Instructions for the task:
Reproduce word for word the entries from the start through the line containing "brown triangle at (114, 292): moved", that line included. Leave out the pictures.

● ● ● ●

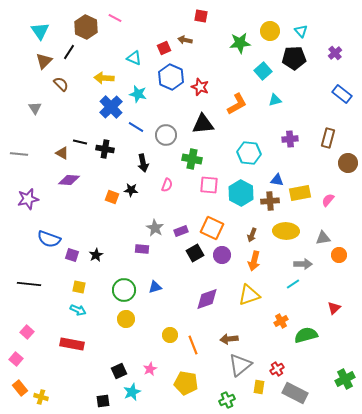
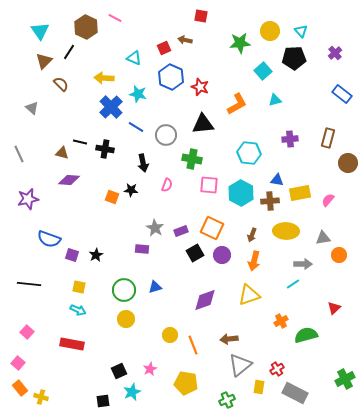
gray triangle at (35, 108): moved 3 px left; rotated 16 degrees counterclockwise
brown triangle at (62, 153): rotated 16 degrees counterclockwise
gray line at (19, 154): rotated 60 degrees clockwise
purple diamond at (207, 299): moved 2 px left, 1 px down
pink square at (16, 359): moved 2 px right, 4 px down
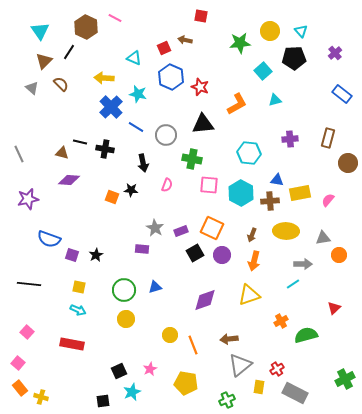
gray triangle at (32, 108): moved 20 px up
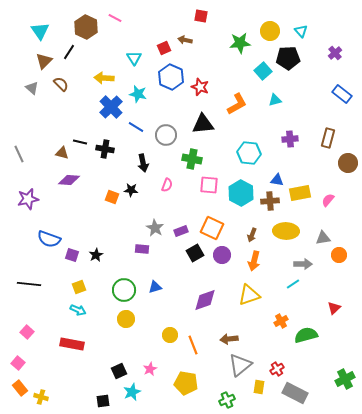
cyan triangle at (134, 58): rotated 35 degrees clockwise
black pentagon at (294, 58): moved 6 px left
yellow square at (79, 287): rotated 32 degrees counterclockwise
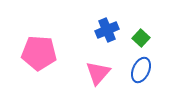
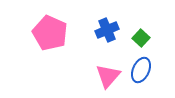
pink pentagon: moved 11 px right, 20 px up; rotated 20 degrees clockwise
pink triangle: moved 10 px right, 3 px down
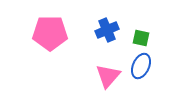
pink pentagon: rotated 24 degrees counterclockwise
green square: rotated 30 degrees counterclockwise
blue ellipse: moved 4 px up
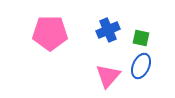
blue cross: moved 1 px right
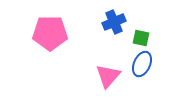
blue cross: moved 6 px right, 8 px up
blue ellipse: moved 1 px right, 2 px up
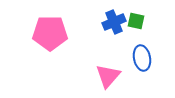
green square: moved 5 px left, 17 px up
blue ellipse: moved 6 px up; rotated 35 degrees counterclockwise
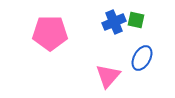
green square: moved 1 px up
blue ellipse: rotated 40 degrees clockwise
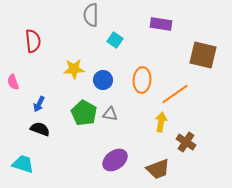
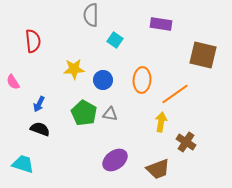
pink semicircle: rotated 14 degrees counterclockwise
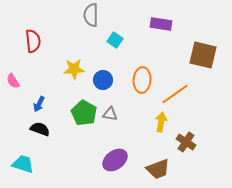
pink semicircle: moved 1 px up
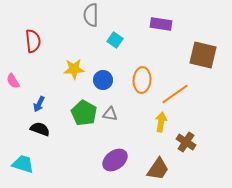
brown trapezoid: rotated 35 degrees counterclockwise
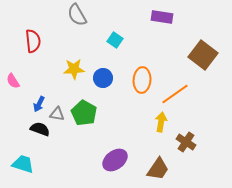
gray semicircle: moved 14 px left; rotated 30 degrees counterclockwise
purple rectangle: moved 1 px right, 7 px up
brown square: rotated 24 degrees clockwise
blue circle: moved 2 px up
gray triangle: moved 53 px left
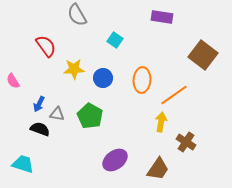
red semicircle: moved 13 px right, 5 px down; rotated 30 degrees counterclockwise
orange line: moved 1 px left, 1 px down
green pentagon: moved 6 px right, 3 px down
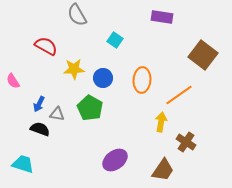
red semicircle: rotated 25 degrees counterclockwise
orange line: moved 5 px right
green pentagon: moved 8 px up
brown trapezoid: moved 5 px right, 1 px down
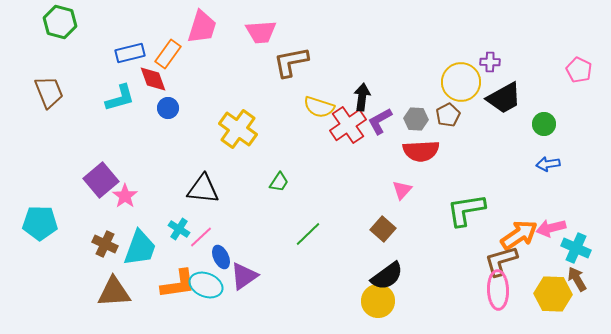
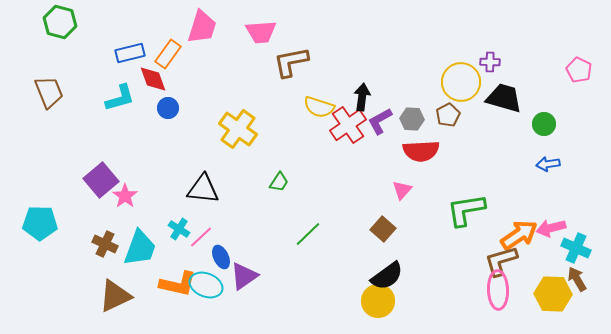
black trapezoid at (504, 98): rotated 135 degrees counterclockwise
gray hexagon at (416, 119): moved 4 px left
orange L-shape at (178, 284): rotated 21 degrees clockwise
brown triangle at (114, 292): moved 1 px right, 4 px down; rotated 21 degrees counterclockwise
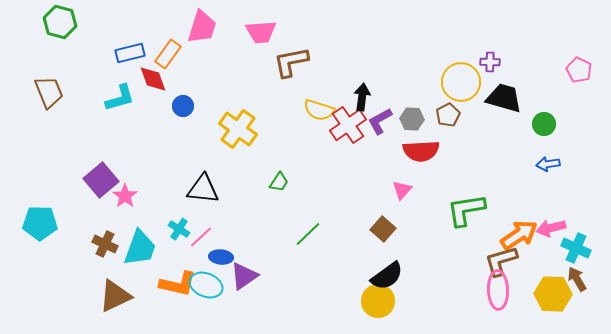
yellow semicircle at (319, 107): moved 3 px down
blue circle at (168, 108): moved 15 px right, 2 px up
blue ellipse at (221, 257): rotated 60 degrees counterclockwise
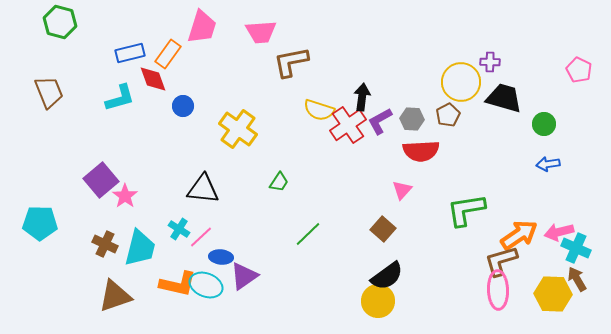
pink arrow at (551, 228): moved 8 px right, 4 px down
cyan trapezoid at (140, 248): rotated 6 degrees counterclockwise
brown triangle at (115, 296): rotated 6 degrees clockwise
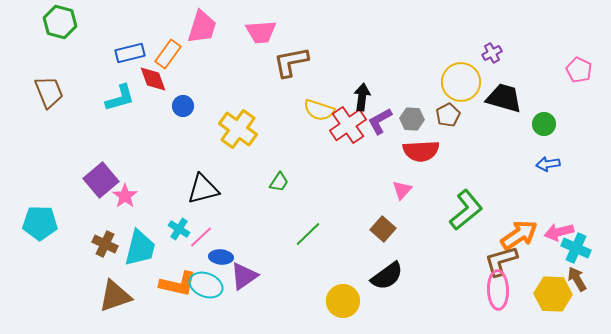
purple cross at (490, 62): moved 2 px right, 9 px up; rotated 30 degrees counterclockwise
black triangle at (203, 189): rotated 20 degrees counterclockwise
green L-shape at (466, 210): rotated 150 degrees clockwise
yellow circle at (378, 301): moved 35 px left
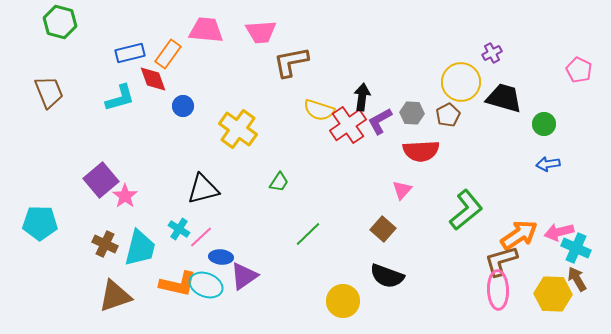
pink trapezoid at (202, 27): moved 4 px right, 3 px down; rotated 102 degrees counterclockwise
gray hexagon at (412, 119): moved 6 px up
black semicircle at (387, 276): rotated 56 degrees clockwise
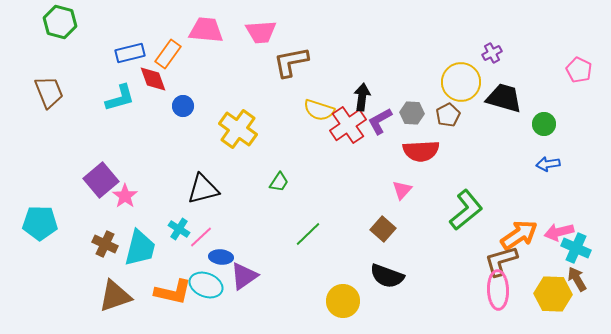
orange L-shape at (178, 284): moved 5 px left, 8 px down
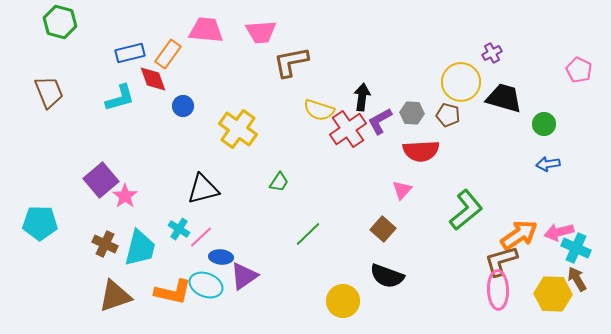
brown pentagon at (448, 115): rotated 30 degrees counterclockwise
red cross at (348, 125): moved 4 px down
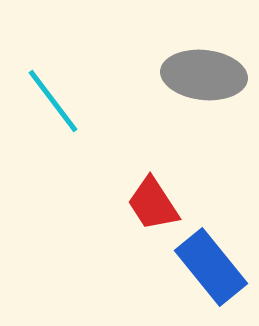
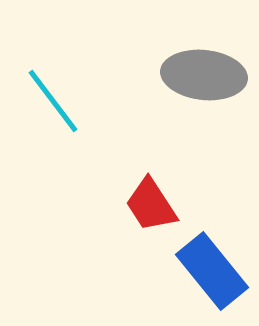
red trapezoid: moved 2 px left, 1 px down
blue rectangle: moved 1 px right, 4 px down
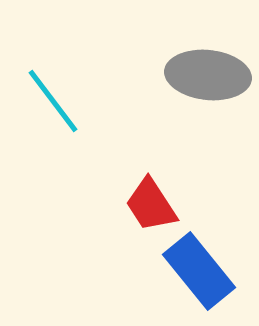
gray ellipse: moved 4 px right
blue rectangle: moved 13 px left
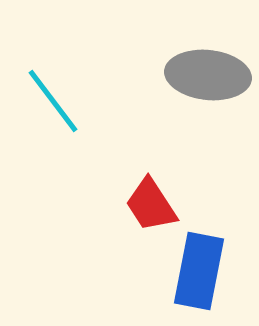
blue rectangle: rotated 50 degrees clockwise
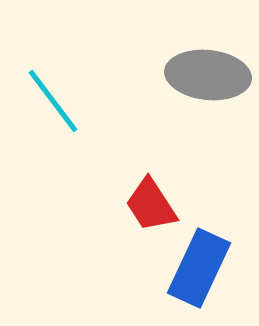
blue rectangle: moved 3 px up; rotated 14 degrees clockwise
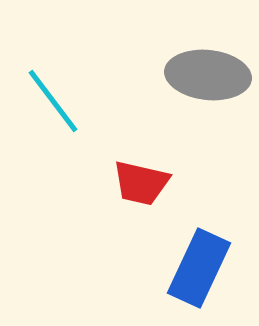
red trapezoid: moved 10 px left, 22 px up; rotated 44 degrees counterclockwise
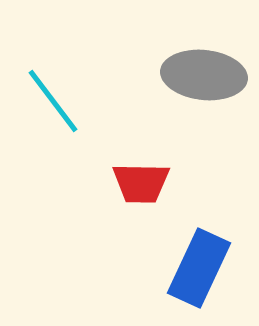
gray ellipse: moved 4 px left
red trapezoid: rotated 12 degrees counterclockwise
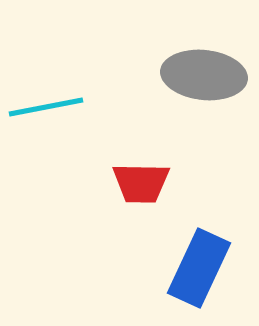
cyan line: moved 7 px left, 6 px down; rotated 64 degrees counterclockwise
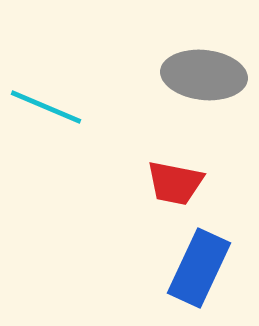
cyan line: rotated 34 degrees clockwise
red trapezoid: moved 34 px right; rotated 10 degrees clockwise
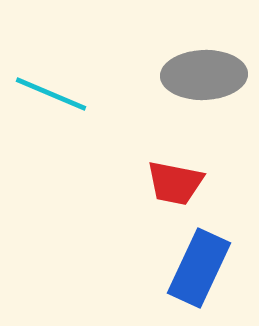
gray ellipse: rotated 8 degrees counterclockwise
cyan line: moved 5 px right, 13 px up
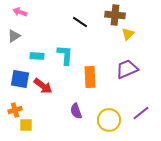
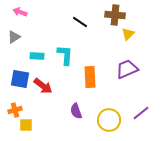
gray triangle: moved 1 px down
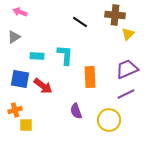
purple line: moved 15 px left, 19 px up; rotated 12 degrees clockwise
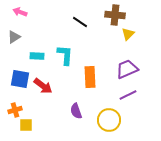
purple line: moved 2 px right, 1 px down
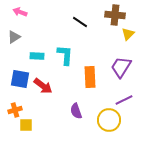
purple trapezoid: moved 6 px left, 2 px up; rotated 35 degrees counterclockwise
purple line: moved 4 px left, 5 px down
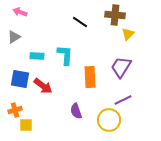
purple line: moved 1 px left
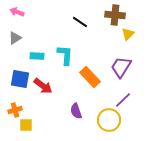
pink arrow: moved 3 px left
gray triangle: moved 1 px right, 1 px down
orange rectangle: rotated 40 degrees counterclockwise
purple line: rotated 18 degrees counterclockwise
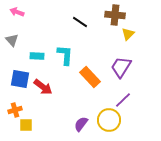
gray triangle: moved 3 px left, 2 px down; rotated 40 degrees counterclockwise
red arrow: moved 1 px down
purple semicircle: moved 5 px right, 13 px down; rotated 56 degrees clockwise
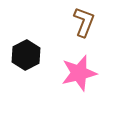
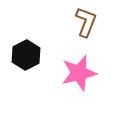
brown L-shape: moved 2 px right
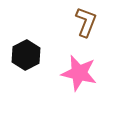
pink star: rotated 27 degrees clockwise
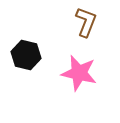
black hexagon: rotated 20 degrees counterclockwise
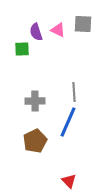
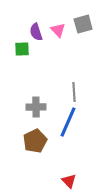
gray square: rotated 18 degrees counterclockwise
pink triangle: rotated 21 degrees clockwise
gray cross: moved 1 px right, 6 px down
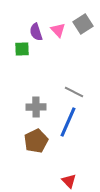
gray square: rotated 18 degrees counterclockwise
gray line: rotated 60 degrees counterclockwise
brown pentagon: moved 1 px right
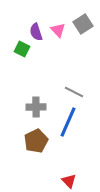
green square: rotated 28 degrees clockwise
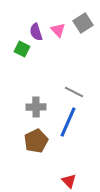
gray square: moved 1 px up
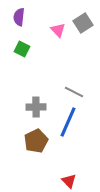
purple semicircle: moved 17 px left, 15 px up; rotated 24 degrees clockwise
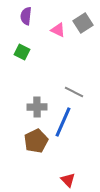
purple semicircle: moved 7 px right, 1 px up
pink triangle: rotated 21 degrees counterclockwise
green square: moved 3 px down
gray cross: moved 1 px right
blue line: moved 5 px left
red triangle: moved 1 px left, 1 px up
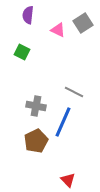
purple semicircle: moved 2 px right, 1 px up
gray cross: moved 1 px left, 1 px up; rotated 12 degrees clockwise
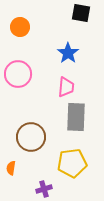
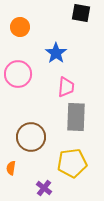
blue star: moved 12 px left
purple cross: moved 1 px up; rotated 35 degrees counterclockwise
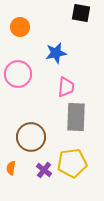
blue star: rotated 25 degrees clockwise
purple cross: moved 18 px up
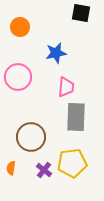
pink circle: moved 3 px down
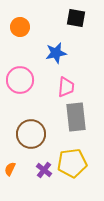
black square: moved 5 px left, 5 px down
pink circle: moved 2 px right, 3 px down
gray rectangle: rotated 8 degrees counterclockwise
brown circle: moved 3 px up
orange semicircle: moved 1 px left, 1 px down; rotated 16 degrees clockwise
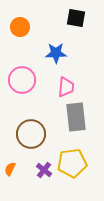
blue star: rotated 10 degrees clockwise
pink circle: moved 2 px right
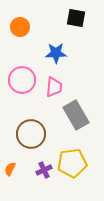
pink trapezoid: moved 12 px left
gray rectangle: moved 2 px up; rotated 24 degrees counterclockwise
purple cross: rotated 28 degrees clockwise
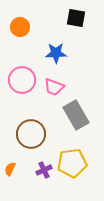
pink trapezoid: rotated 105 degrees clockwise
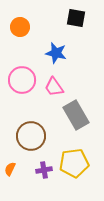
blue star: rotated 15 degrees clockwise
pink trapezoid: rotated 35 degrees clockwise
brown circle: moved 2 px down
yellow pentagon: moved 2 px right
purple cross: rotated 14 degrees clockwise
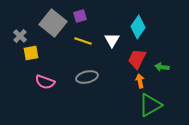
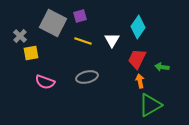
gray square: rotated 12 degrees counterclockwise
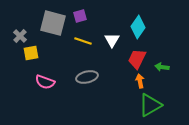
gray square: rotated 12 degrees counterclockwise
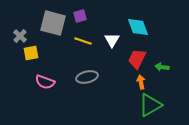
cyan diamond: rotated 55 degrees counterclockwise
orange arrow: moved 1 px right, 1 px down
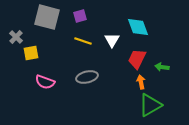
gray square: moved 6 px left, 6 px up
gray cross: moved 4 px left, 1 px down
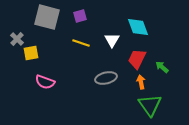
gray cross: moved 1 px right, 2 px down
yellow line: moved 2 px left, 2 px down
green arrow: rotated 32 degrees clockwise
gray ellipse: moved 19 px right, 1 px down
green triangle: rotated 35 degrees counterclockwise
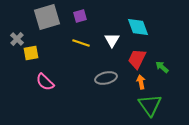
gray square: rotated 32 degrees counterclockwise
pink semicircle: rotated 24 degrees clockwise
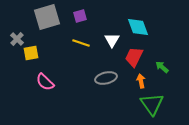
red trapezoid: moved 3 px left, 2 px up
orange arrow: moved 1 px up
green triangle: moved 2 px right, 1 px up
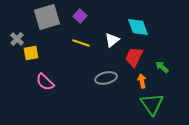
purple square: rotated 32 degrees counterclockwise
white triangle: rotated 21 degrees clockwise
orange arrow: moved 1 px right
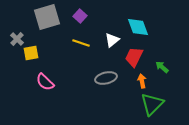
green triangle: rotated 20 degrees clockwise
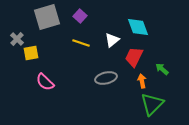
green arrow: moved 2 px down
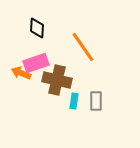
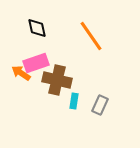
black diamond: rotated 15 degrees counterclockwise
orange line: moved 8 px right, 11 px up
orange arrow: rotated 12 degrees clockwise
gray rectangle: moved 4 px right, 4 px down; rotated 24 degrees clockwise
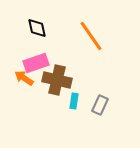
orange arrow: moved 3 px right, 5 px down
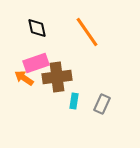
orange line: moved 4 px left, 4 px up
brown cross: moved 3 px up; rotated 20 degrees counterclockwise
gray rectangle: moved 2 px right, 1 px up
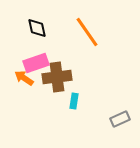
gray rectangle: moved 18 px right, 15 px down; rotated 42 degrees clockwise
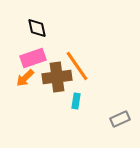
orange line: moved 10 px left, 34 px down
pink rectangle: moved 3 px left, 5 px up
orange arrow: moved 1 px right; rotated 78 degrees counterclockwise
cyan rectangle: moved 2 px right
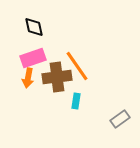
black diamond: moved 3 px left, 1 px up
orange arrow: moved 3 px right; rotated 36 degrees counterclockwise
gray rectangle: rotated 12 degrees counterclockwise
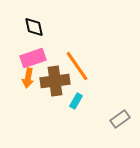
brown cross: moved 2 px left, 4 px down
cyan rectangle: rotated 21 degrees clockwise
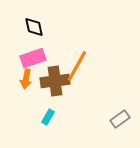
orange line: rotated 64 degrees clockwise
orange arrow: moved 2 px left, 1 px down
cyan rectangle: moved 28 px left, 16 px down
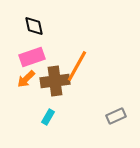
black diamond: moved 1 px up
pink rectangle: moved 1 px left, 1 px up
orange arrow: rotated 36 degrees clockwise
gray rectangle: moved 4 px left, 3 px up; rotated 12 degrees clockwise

● ● ● ●

Task result:
gray triangle at (35, 108): moved 3 px left; rotated 16 degrees counterclockwise
brown triangle at (62, 153): rotated 16 degrees counterclockwise
gray line at (19, 154): rotated 60 degrees clockwise
purple diamond at (207, 299): moved 2 px left, 1 px down
pink square at (16, 359): moved 2 px right, 4 px down
gray triangle at (32, 108): moved 20 px up
cyan triangle at (134, 58): rotated 35 degrees clockwise
black pentagon at (294, 58): moved 6 px left
yellow square at (79, 287): rotated 32 degrees counterclockwise
pink pentagon: moved 11 px right, 20 px up; rotated 20 degrees clockwise
pink triangle: moved 10 px right, 3 px down
pink pentagon: rotated 24 degrees counterclockwise
green square: rotated 30 degrees counterclockwise
blue ellipse: moved 4 px up
blue cross: moved 1 px right
blue cross: moved 6 px right, 8 px up
blue ellipse: moved 1 px right, 2 px up
green square: moved 5 px left, 17 px up
blue ellipse: moved 6 px up; rotated 35 degrees counterclockwise
green square: moved 1 px up
blue ellipse: rotated 40 degrees clockwise
pink semicircle: rotated 14 degrees counterclockwise
pink semicircle: moved 1 px up
brown trapezoid: rotated 35 degrees counterclockwise
gray semicircle: moved 14 px left; rotated 30 degrees counterclockwise
purple rectangle: moved 1 px right, 7 px up
brown square: rotated 24 degrees clockwise
blue circle: moved 2 px up
gray triangle: moved 53 px left
red semicircle: moved 13 px right, 5 px down; rotated 30 degrees counterclockwise
orange line: moved 1 px left, 1 px down
green pentagon: moved 6 px right, 3 px down
red semicircle: rotated 25 degrees counterclockwise
orange line: moved 5 px right
green pentagon: moved 8 px up
brown trapezoid: moved 5 px right, 1 px down
black trapezoid at (504, 98): rotated 135 degrees counterclockwise
gray hexagon at (416, 119): moved 4 px left
orange L-shape at (178, 284): rotated 21 degrees clockwise
brown triangle at (114, 292): moved 1 px right, 4 px down; rotated 21 degrees counterclockwise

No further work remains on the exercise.